→ Problem to work on: In the data below, find each line that contains the word "left" and copy it.

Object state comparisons

....

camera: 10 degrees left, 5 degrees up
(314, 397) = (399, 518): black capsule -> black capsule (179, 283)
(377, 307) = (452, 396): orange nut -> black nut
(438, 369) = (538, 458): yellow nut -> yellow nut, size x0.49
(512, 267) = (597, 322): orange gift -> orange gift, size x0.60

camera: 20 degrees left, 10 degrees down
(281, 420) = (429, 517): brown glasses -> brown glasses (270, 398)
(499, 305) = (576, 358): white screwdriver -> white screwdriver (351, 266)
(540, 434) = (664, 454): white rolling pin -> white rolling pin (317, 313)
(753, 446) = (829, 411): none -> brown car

....

→ Answer section:
camera: 10 degrees left, 5 degrees up
camera: 20 degrees left, 10 degrees down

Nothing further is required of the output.